▸ **THE TASK**
If a line in the data below holds the word "donut", include it in the count. Give only the final number.

▸ **TASK MATERIAL**
#####

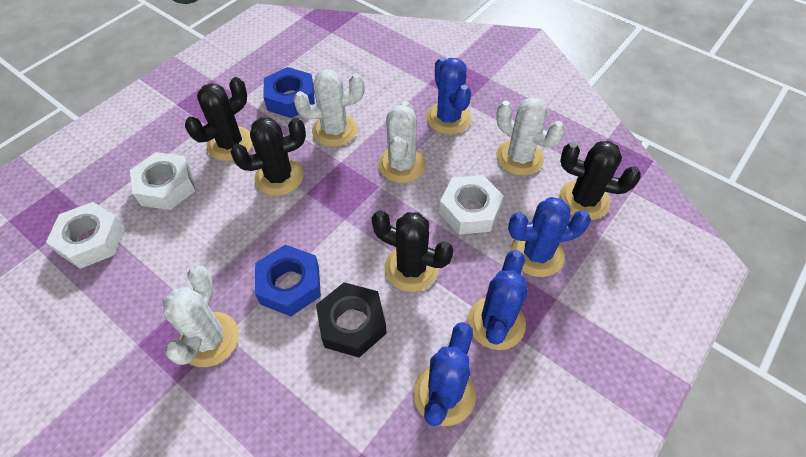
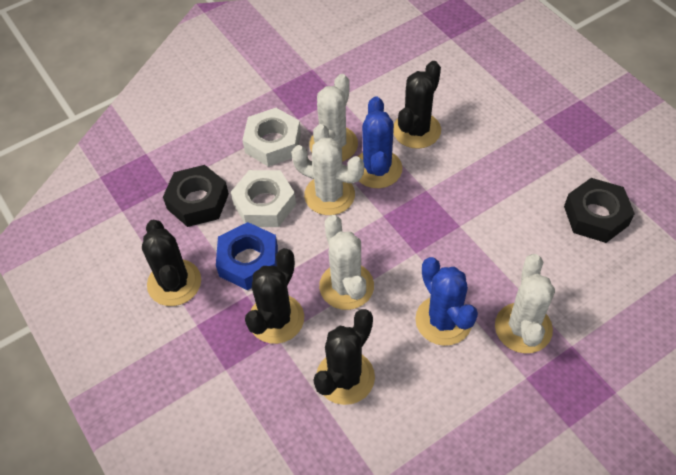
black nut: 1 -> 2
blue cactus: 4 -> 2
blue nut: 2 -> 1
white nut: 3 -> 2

#####

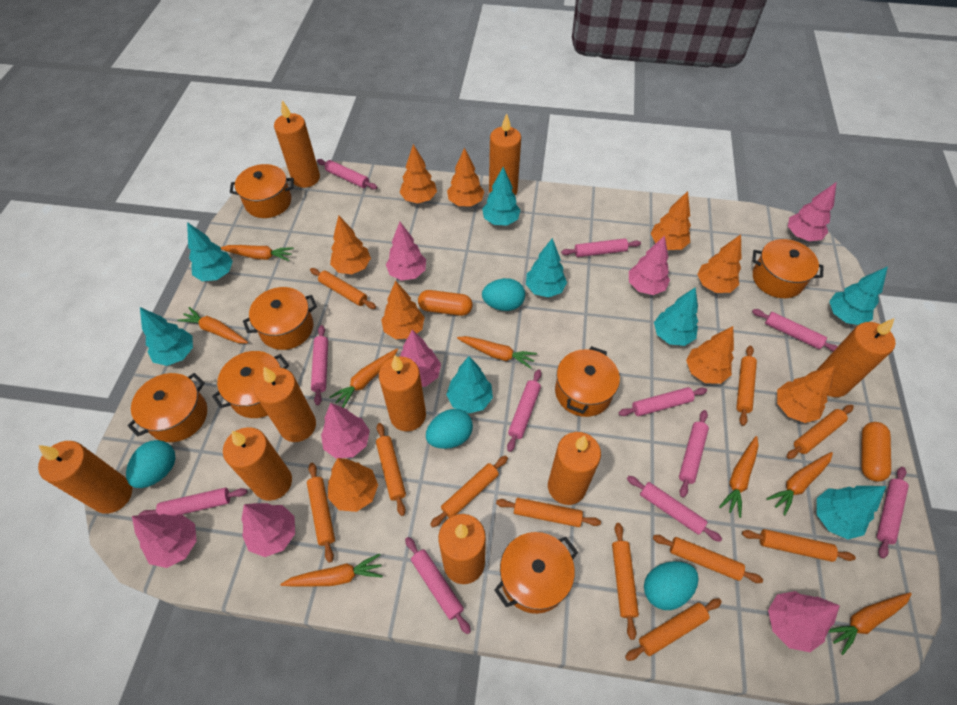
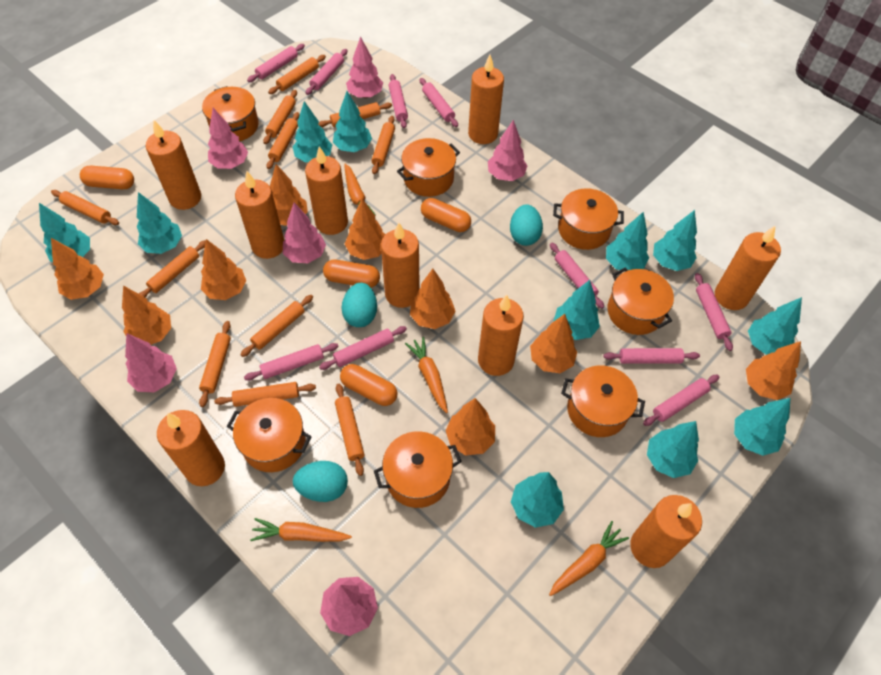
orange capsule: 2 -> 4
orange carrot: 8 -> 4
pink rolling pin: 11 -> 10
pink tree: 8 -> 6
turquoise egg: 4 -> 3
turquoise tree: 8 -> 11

#####

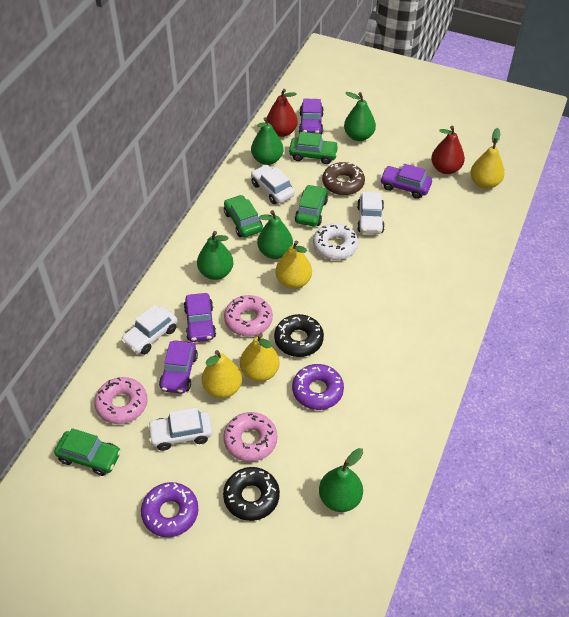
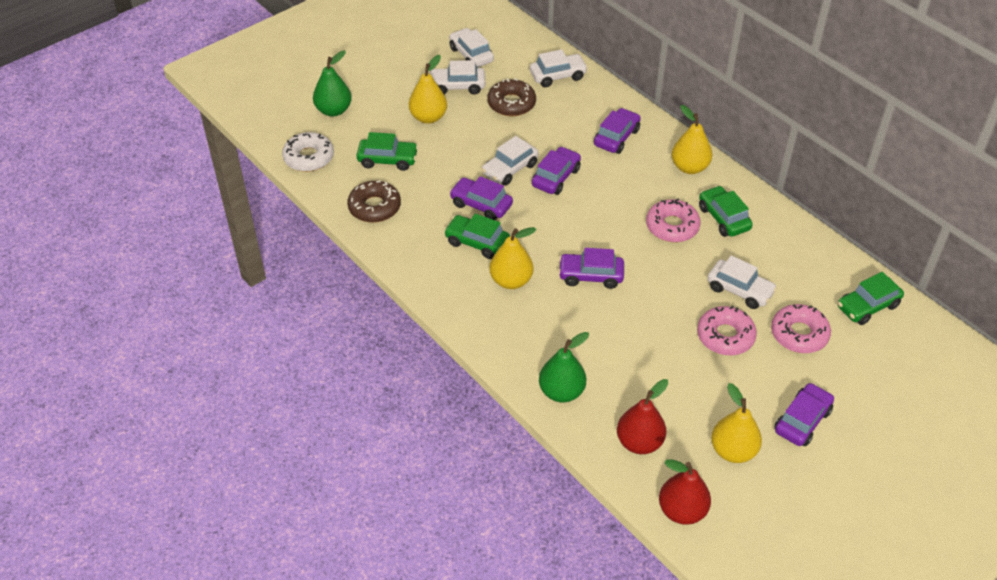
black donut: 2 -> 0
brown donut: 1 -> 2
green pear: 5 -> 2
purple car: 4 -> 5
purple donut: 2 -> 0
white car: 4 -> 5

#####

▸ **WORKED SOLUTION**
3